* RECORDED INFORMATION *
------------------------
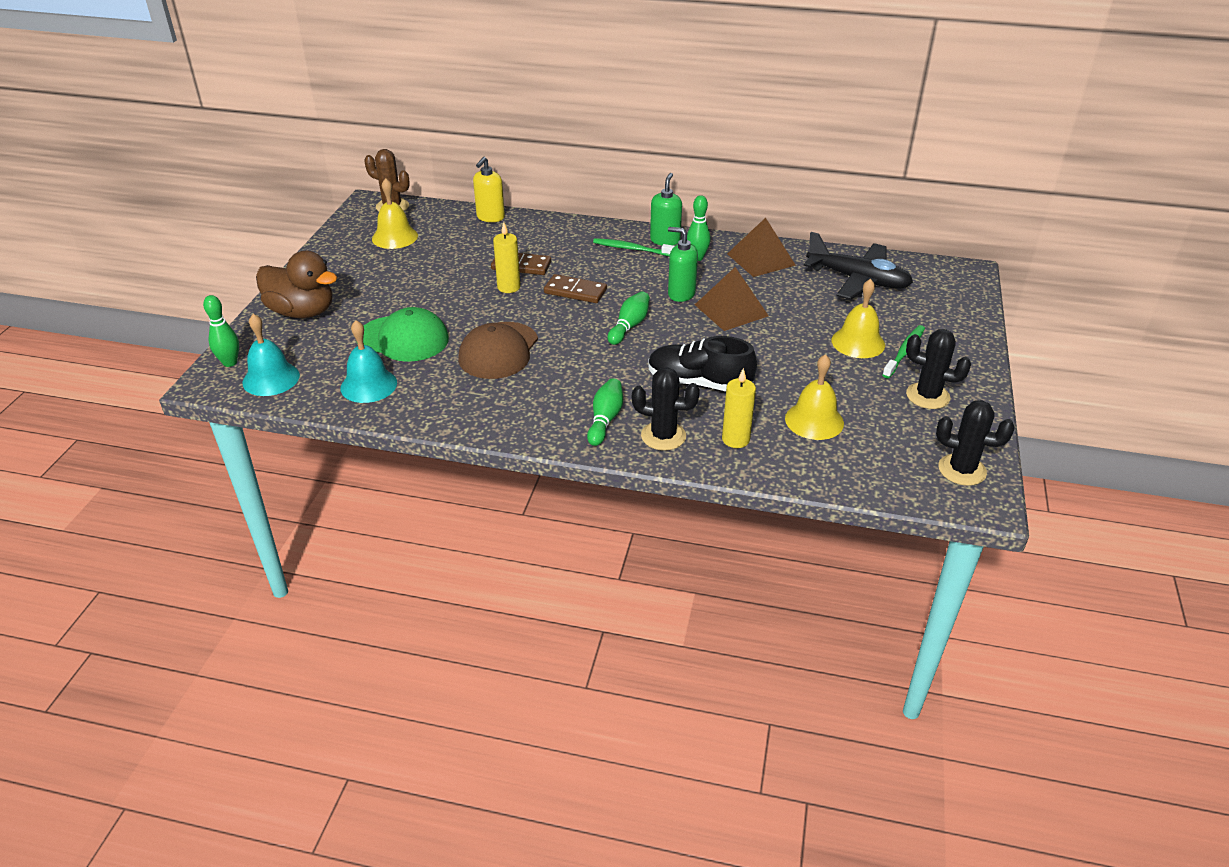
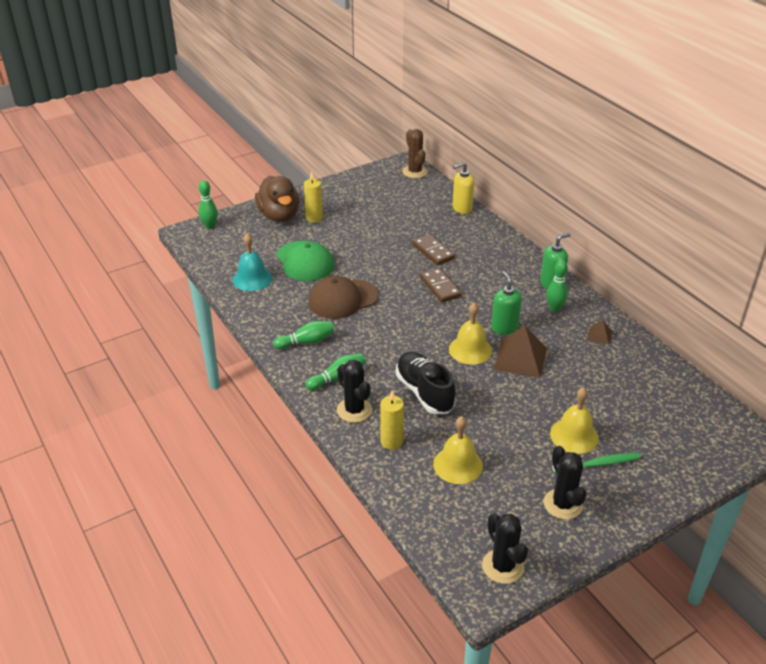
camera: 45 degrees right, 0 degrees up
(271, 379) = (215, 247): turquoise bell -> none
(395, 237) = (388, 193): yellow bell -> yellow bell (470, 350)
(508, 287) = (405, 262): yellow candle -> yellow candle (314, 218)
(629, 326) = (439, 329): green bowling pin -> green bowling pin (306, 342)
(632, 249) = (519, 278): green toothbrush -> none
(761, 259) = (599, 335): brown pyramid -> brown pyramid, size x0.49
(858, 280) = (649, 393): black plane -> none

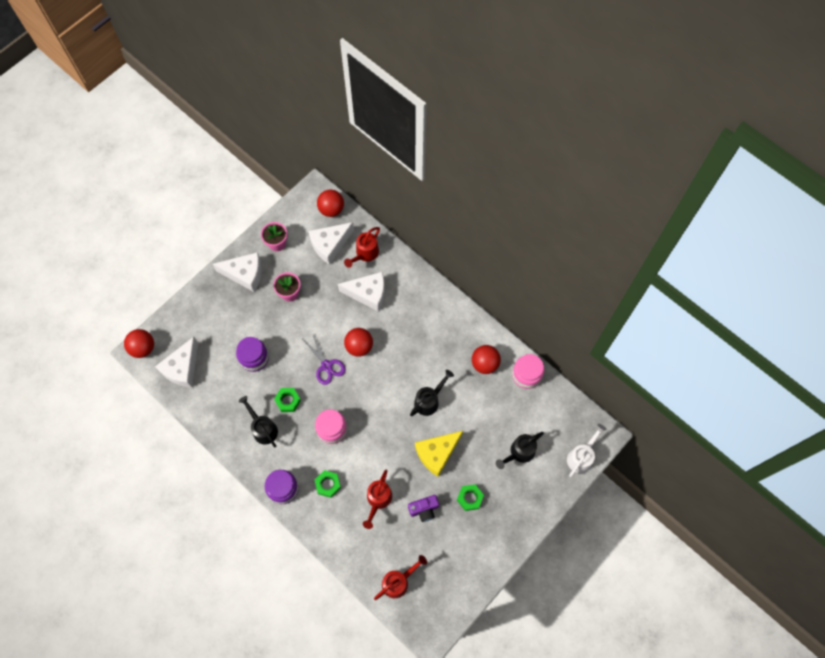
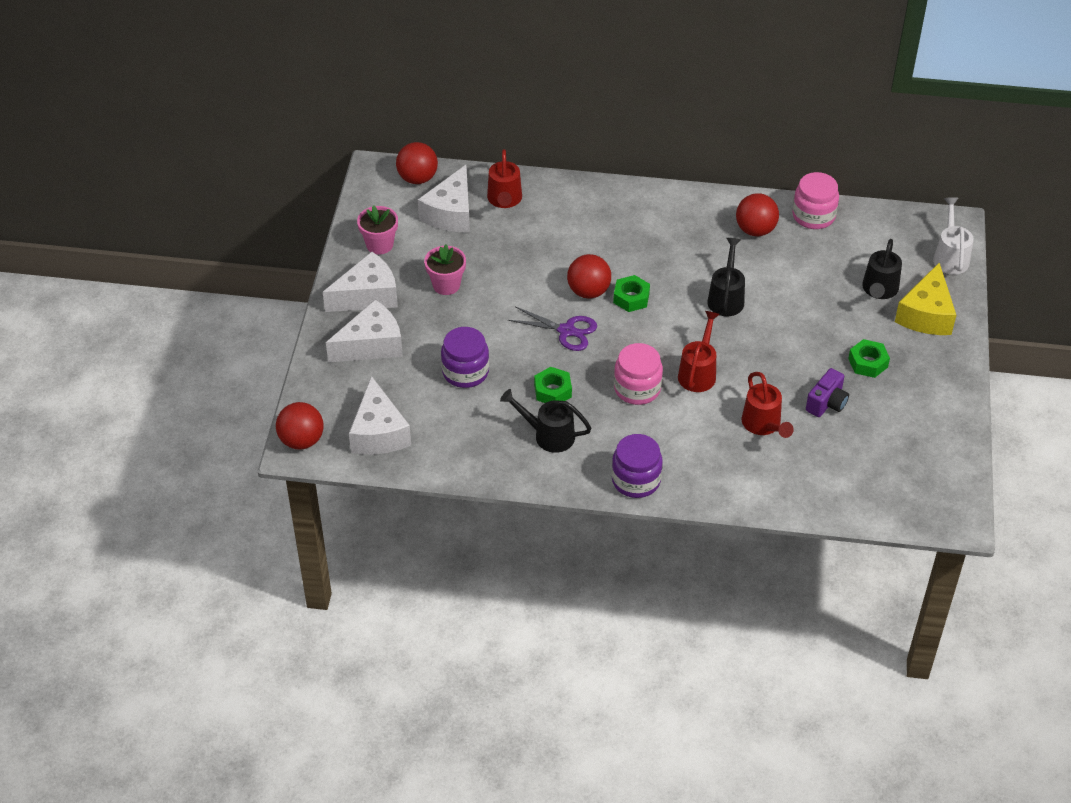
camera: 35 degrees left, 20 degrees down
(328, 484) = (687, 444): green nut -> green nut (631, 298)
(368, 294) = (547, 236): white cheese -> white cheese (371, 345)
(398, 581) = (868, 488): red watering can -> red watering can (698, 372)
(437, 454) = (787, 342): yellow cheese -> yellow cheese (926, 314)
------------------------
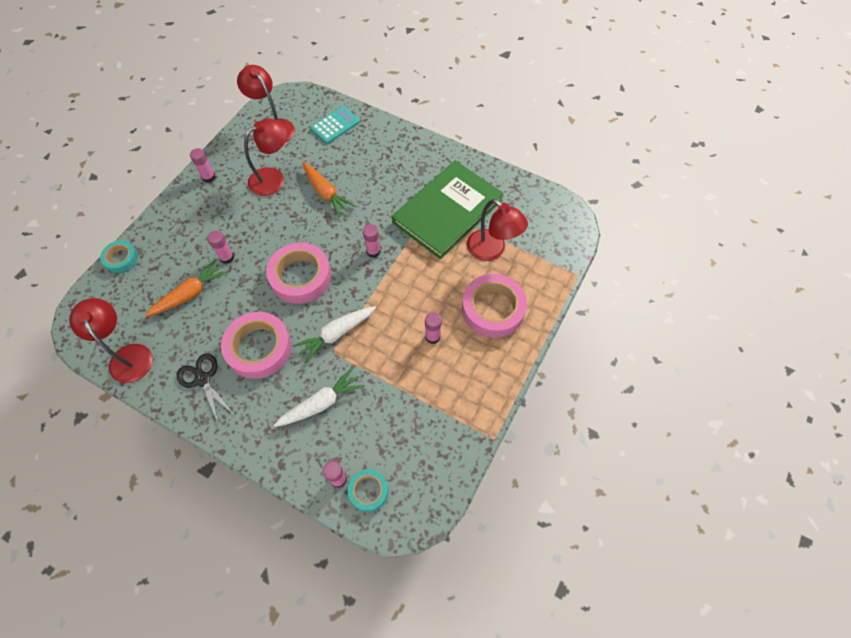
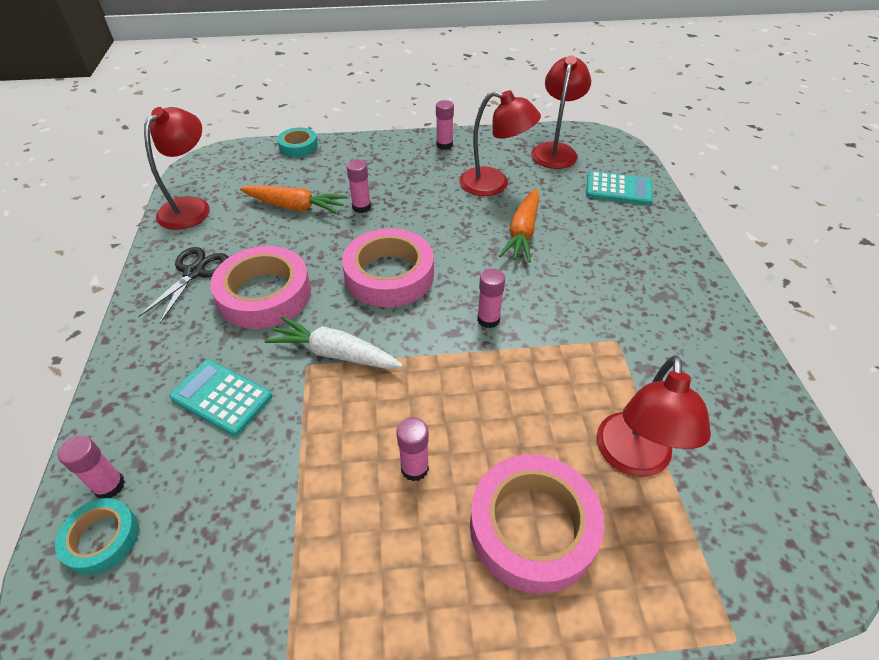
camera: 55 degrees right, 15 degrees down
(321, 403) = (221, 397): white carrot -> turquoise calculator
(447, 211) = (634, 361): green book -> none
------------------------
* EXERCISE DETAILS *
Give the lines above again exactly, from the one containing "(761, 259) = (599, 335): brown" to the one containing "(437, 454) = (787, 342): yellow", both included, but leave out the pictures.

* EXERCISE OUTPUT *
(761, 259) = (599, 335): brown pyramid -> brown pyramid, size x0.49
(858, 280) = (649, 393): black plane -> none

camera: 35 degrees left, 20 degrees down
(328, 484) = (687, 444): green nut -> green nut (631, 298)
(368, 294) = (547, 236): white cheese -> white cheese (371, 345)
(398, 581) = (868, 488): red watering can -> red watering can (698, 372)
(437, 454) = (787, 342): yellow cheese -> yellow cheese (926, 314)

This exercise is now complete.